#### EXERCISE PROMPT:
Can you print the data exactly and leave out each image?

--- ENTRIES PROVIDED ---

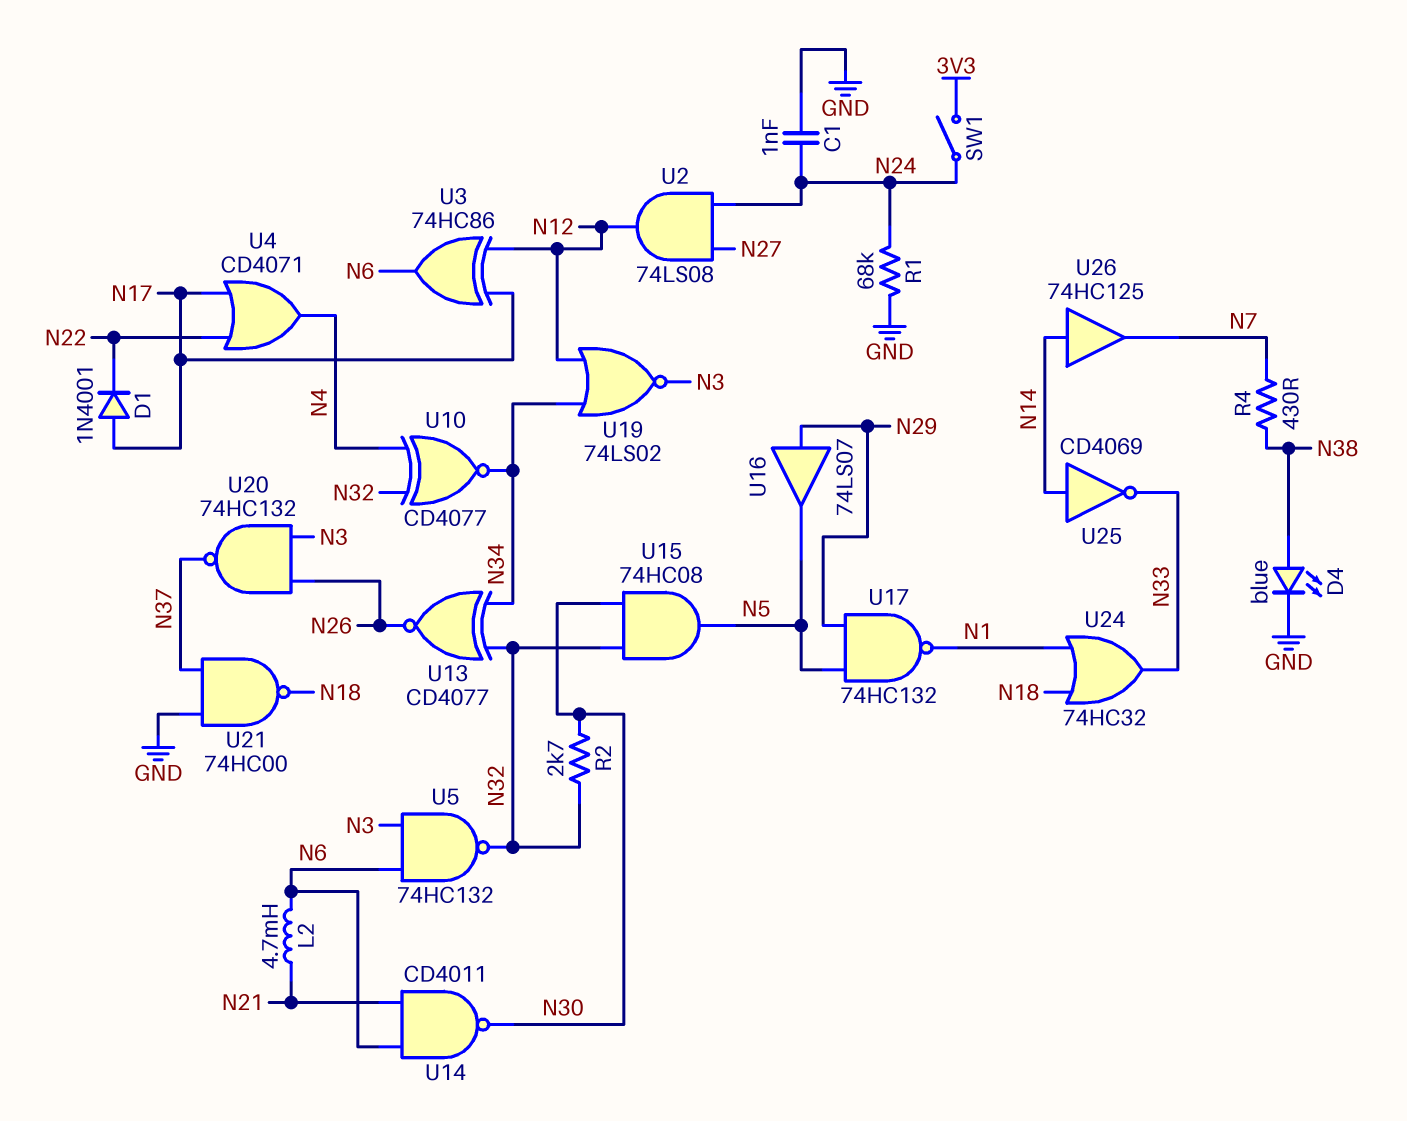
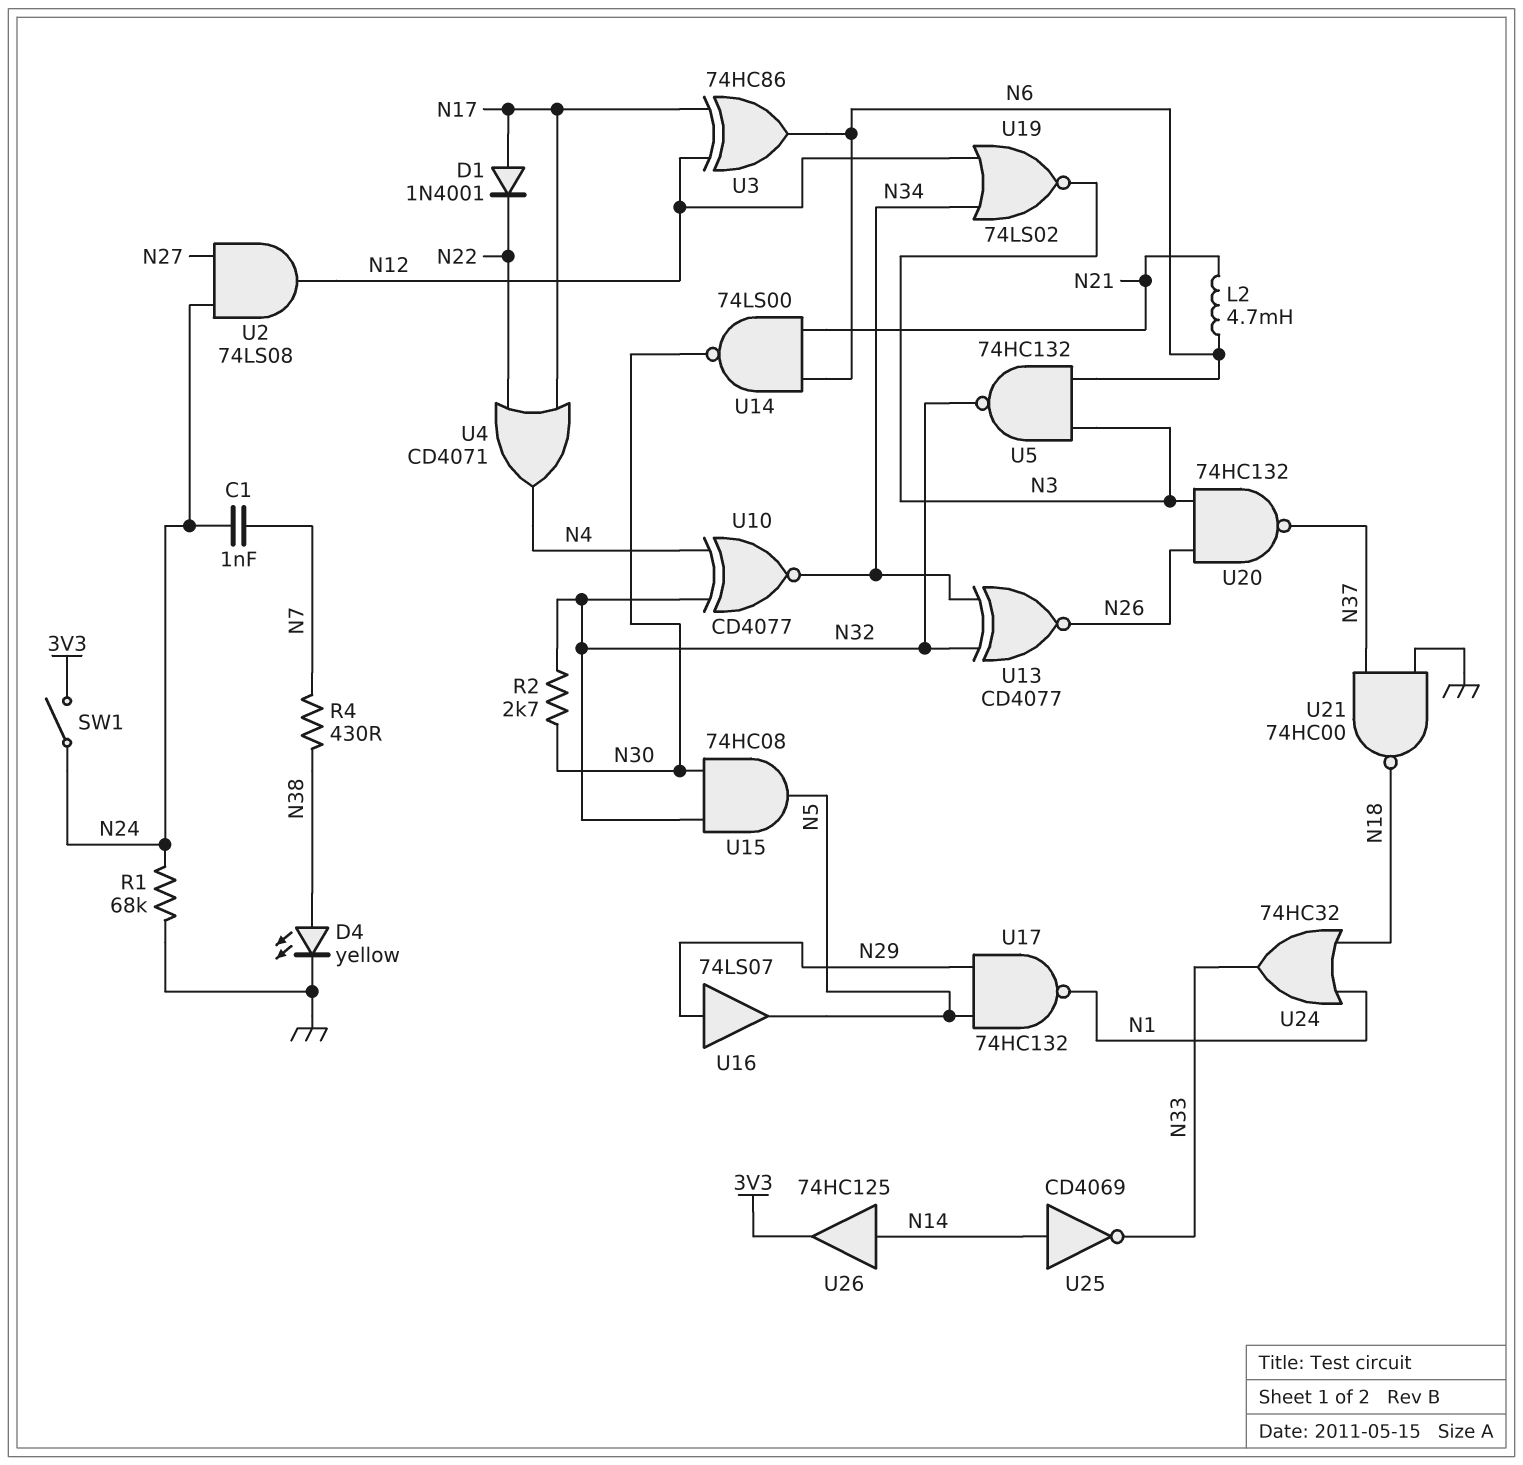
C1: 1nF (GND, N24) -> 1nF (N7, N24)
D4: LED blue (A N38, K GND) -> LED yellow (A N38, K GND)
U14: NAND CD4011 (in N6, in N21, out N30) -> NAND 74LS00 (in N6, in N21, out N30)
U26: buffer 74HC125 (in N14, out N7) -> buffer 74HC125 (in N14, out 3V3)

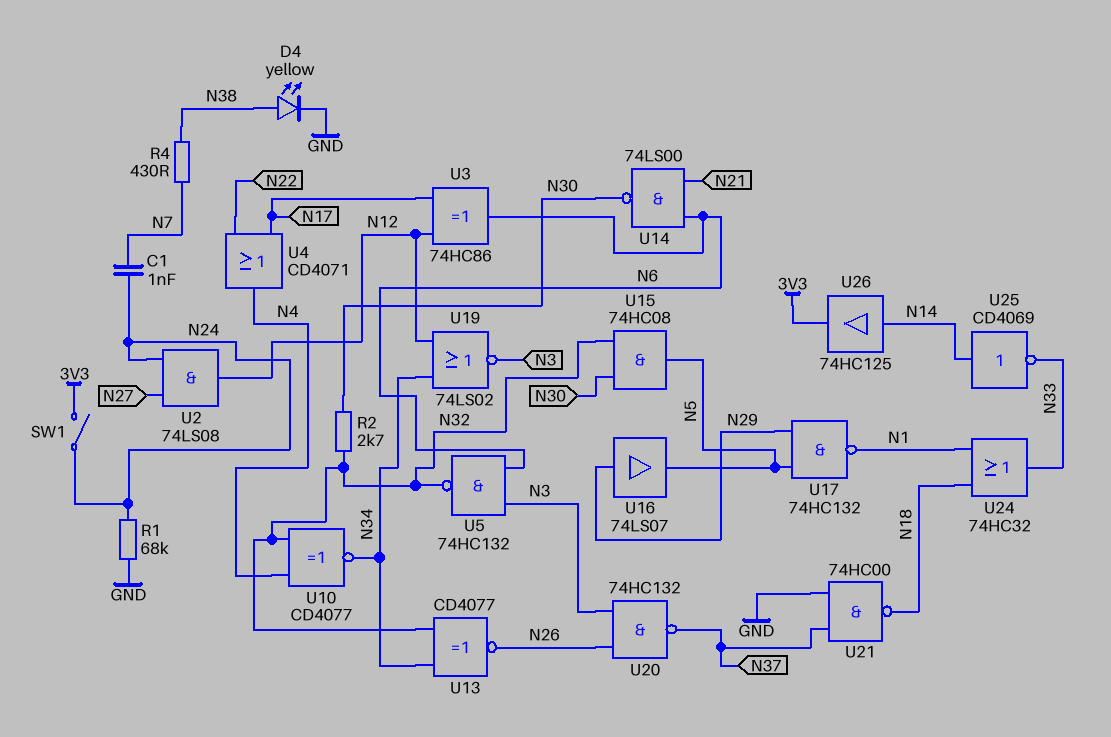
D1: diode 1N4001 (A N17, K N22) -> none
L2: 4.7mH (N6, N21) -> none

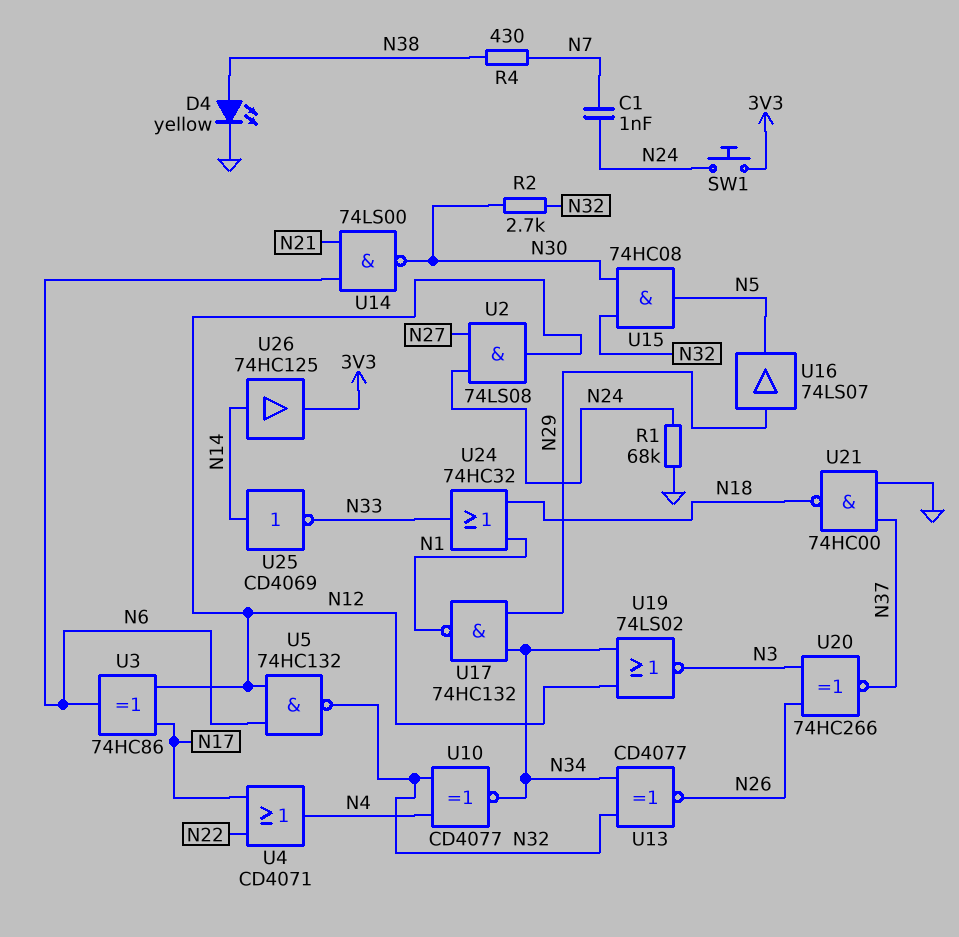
SW1: switch (3V3, N24) -> button (3V3, N24)
U5: NAND 74HC132 (in N3, in N6, out N32) -> NAND 74HC132 (in N6, in N12, out N32)
U17: NAND 74HC132 (in N5, in N29, out N1) -> NAND 74HC132 (in N29, in N34, out N1)
U20: NAND 74HC132 (in N3, in N26, out N37) -> XNOR 74HC266 (in N3, in N26, out N37)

---

#### ANSWER FOR THE TASK:
C1: 1nF (GND, N24) -> 1nF (N7, N24)
D4: LED blue (A N38, K GND) -> LED yellow (A N38, K GND)
U14: NAND CD4011 (in N6, in N21, out N30) -> NAND 74LS00 (in N6, in N21, out N30)
U26: buffer 74HC125 (in N14, out N7) -> buffer 74HC125 (in N14, out 3V3)

D1: diode 1N4001 (A N17, K N22) -> none
L2: 4.7mH (N6, N21) -> none

SW1: switch (3V3, N24) -> button (3V3, N24)
U5: NAND 74HC132 (in N3, in N6, out N32) -> NAND 74HC132 (in N6, in N12, out N32)
U17: NAND 74HC132 (in N5, in N29, out N1) -> NAND 74HC132 (in N29, in N34, out N1)
U20: NAND 74HC132 (in N3, in N26, out N37) -> XNOR 74HC266 (in N3, in N26, out N37)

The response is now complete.